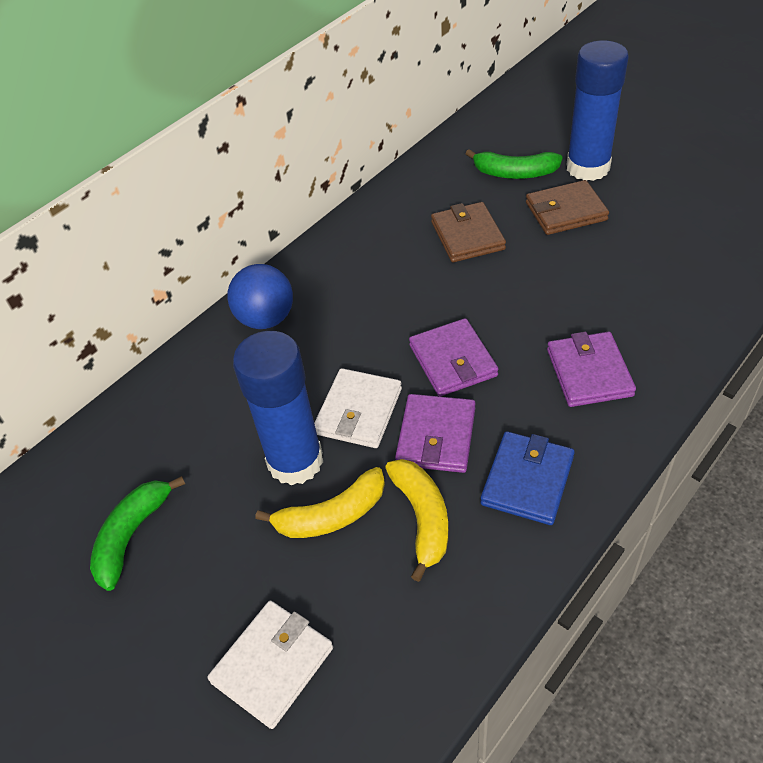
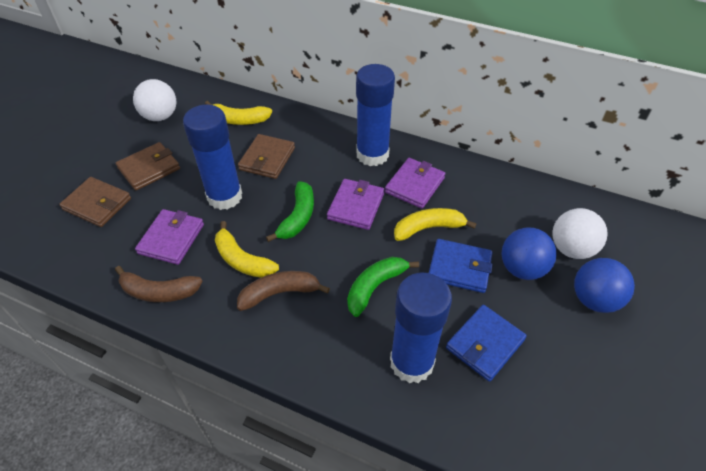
blue ball: 1 -> 2
blue glue stick: 2 -> 3
blue wallet: 1 -> 2
brown banana: 0 -> 2
brown wallet: 2 -> 3
white ball: 0 -> 2
white wallet: 2 -> 0
yellow banana: 2 -> 3

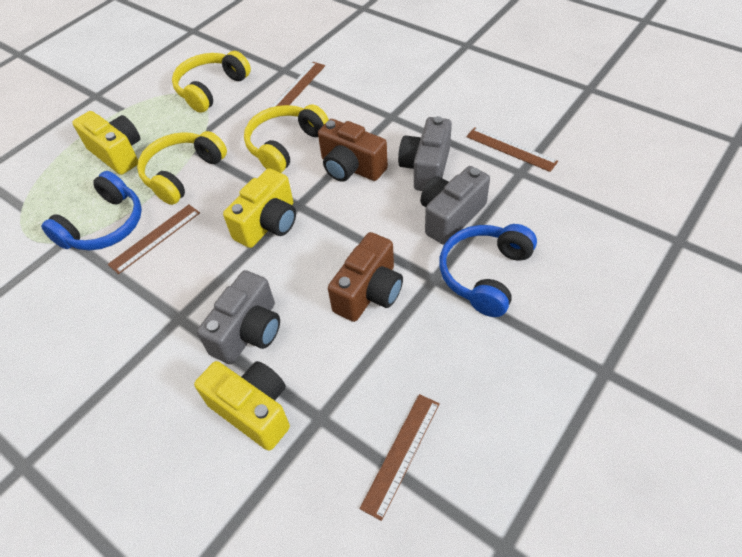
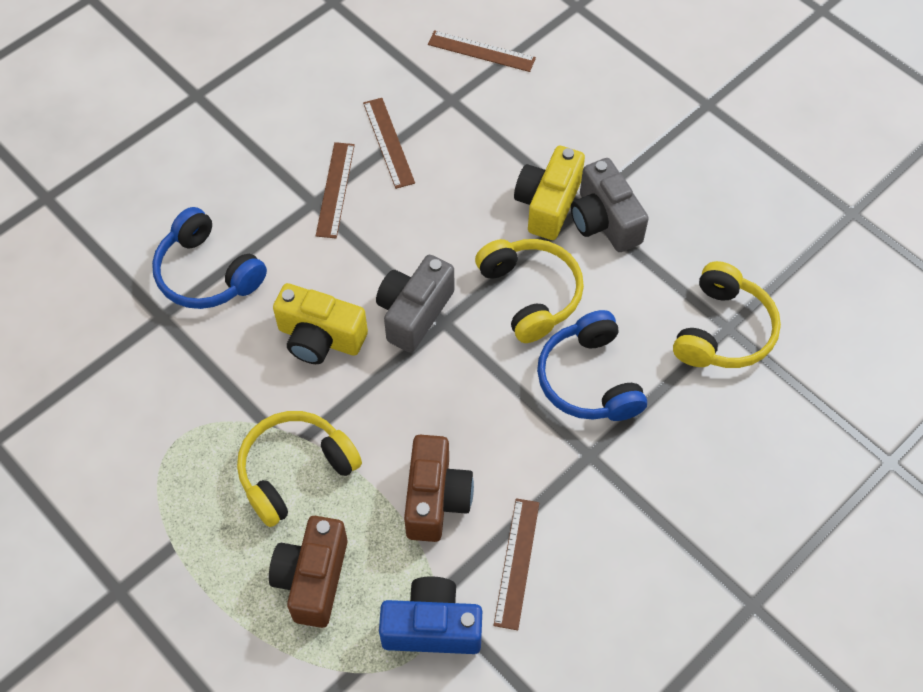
blue camera: 0 -> 1
grey camera: 3 -> 2
yellow camera: 3 -> 2

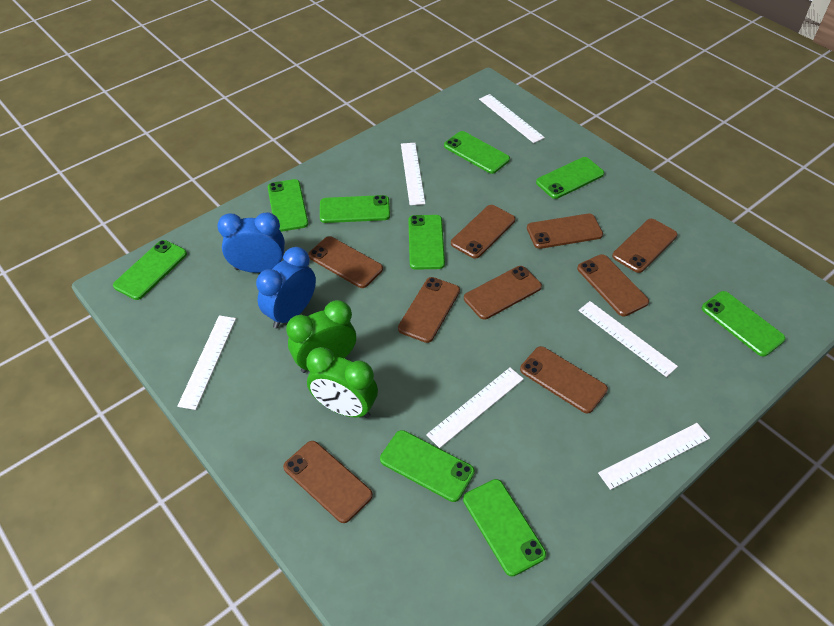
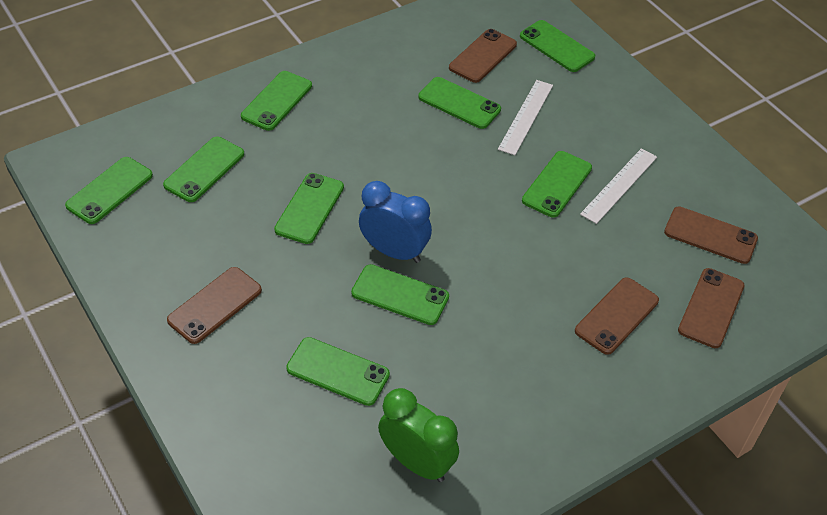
blue clock: 2 -> 1
brown phone: 9 -> 5
green clock: 2 -> 1
white ruler: 6 -> 2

* Exercise description *
In the listing, find all lines with the string "white" and copy them.

* Answer for the task *
white ball: 0 -> 2
white wallet: 2 -> 0
white ruler: 6 -> 2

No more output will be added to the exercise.